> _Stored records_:
^^^^^^^^

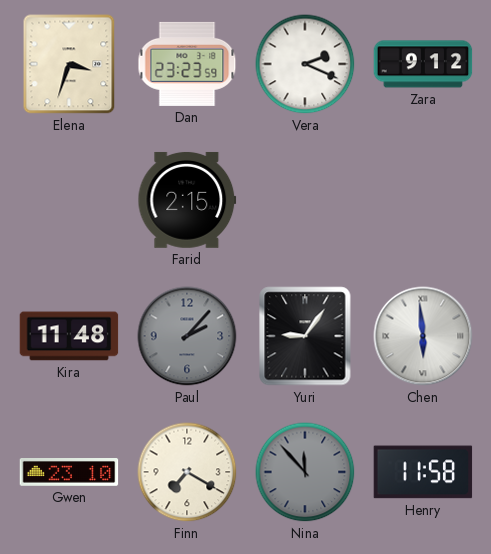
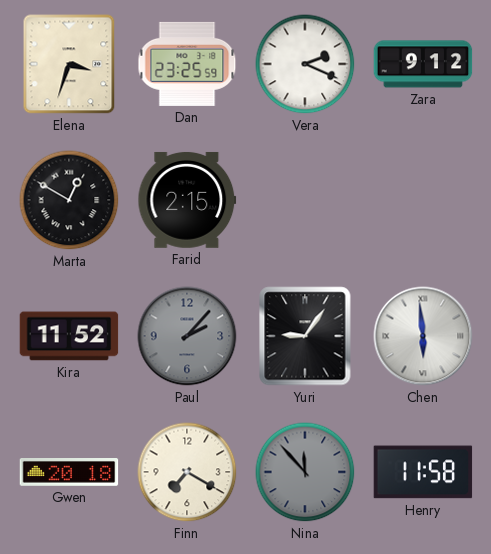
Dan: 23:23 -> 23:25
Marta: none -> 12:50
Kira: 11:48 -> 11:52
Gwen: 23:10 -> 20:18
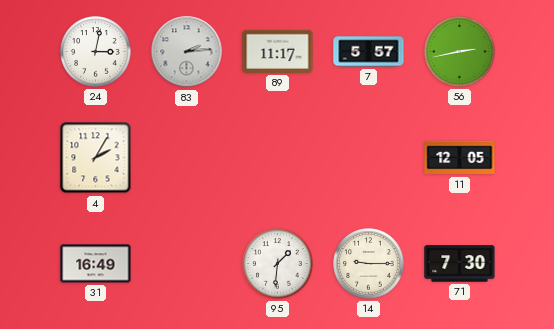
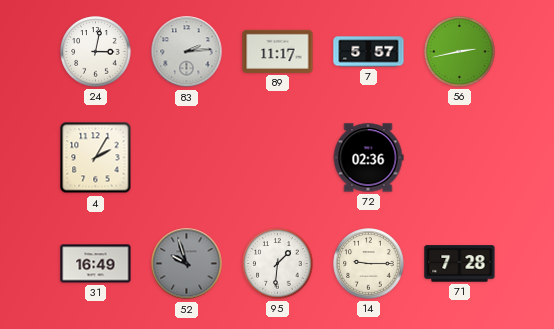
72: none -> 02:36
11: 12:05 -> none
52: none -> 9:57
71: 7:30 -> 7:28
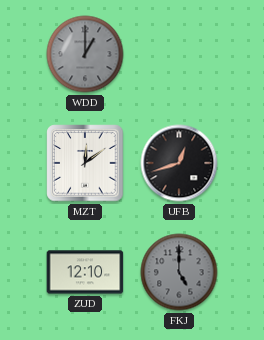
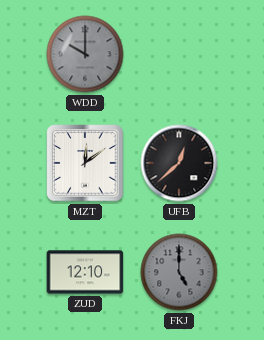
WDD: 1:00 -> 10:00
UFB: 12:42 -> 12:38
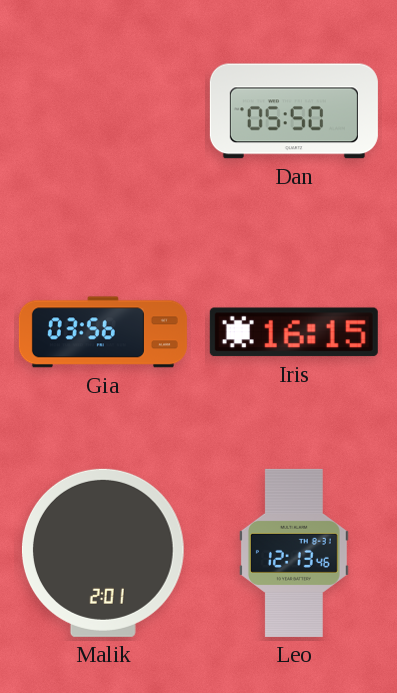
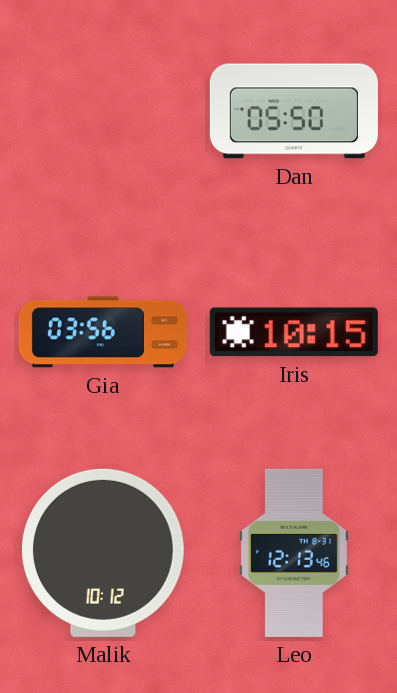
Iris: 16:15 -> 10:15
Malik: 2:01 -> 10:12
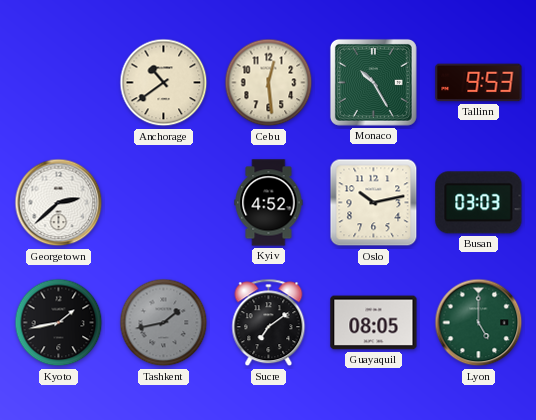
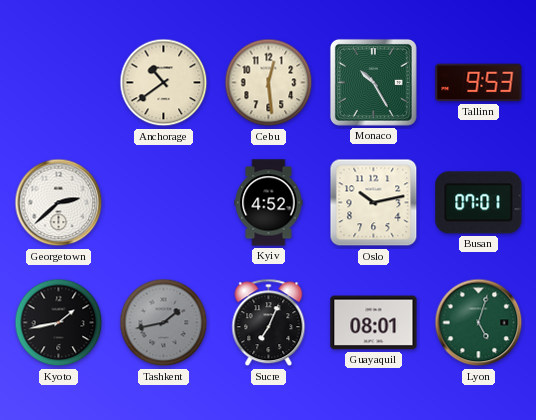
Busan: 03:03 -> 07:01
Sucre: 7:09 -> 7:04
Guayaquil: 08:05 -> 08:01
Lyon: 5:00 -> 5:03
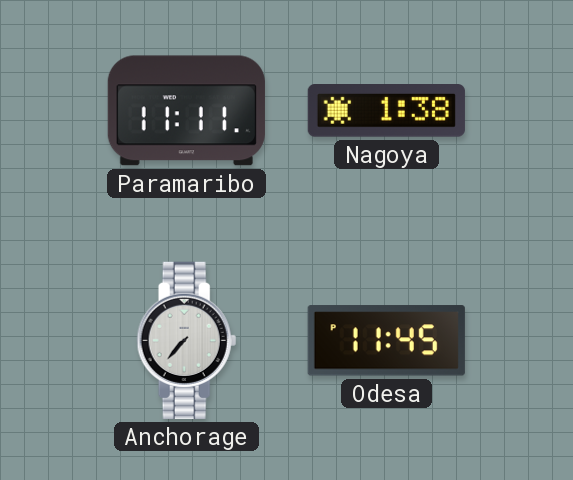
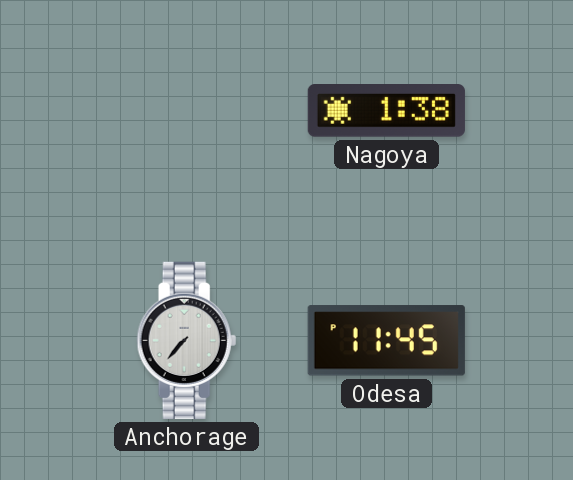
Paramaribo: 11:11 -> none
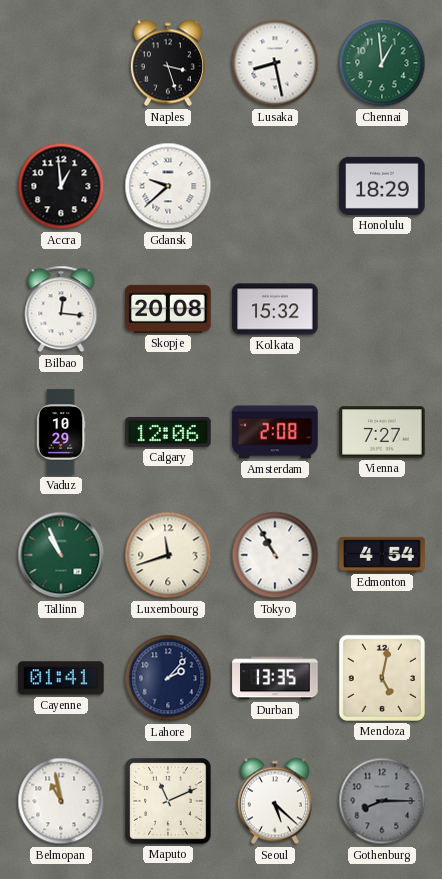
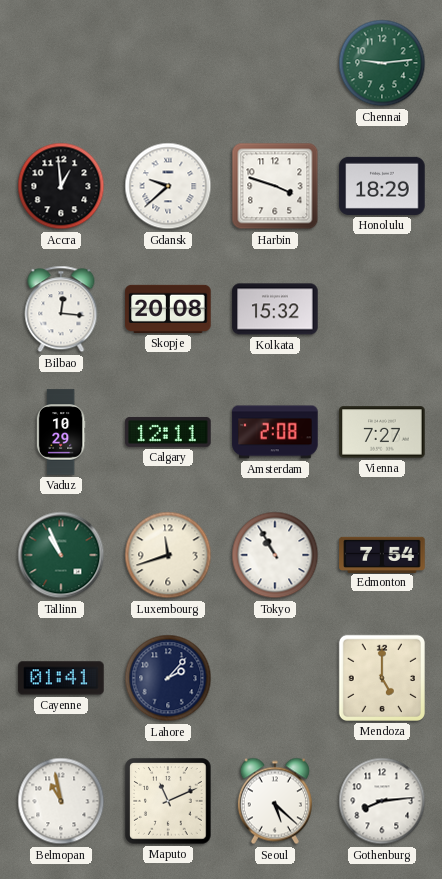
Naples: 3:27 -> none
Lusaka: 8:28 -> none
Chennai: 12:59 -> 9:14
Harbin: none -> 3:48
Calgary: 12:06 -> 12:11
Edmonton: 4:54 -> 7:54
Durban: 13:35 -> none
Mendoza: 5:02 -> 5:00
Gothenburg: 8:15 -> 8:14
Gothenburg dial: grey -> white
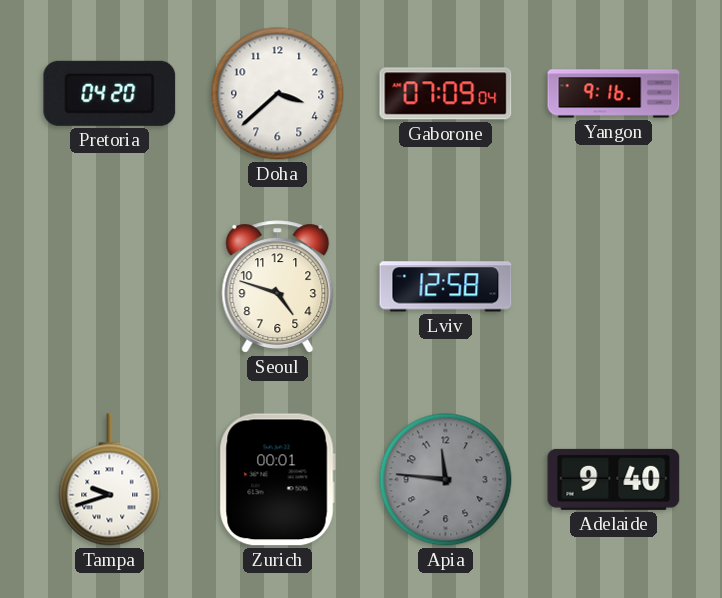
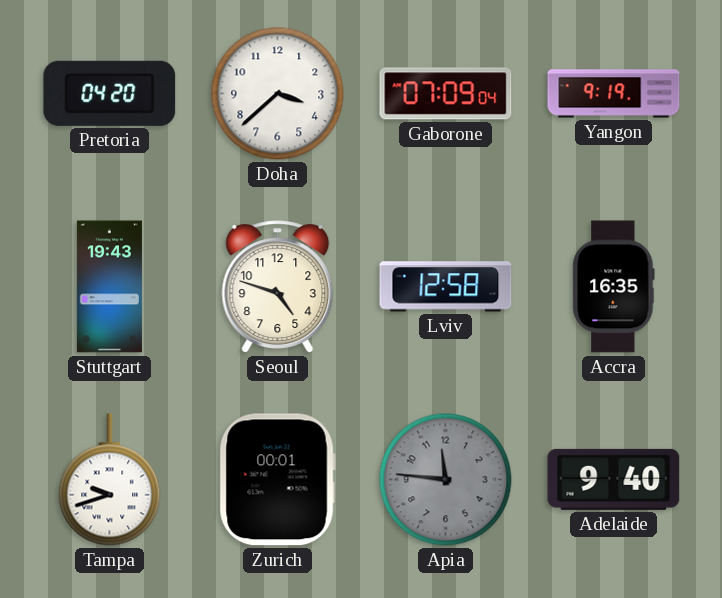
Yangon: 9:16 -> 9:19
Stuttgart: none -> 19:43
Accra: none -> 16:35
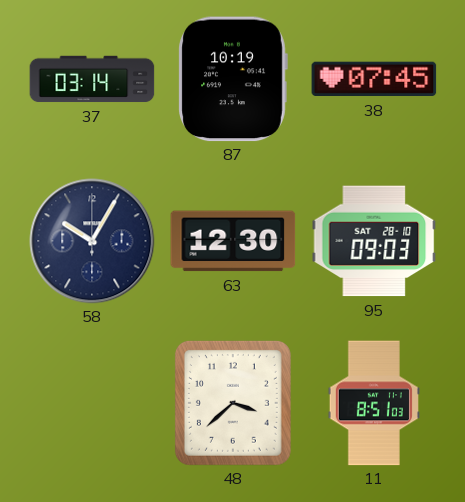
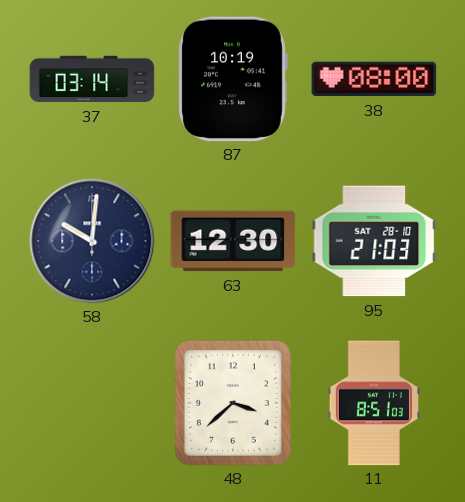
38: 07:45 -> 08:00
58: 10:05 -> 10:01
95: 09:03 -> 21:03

^^^^^^^^

> _GIVEN REQUEST_: Reproduce every text line of the data above verbatim, in its original order, and leave the pictures out.

> _IN RESPONSE_:
Dan: 23:23 -> 23:25
Marta: none -> 12:50
Kira: 11:48 -> 11:52
Gwen: 23:10 -> 20:18
72: none -> 02:36
11: 12:05 -> none
52: none -> 9:57
71: 7:30 -> 7:28
WDD: 1:00 -> 10:00
UFB: 12:42 -> 12:38
Iris: 16:15 -> 10:15
Malik: 2:01 -> 10:12
Busan: 03:03 -> 07:01
Sucre: 7:09 -> 7:04
Guayaquil: 08:05 -> 08:01
Lyon: 5:00 -> 5:03
Paramaribo: 11:11 -> none
Naples: 3:27 -> none
Lusaka: 8:28 -> none
Chennai: 12:59 -> 9:14
Harbin: none -> 3:48
Calgary: 12:06 -> 12:11
Edmonton: 4:54 -> 7:54
Durban: 13:35 -> none
Mendoza: 5:02 -> 5:00
Gothenburg: 8:15 -> 8:14
Gothenburg dial: grey -> white
Yangon: 9:16 -> 9:19
Stuttgart: none -> 19:43
Accra: none -> 16:35
38: 07:45 -> 08:00
58: 10:05 -> 10:01
95: 09:03 -> 21:03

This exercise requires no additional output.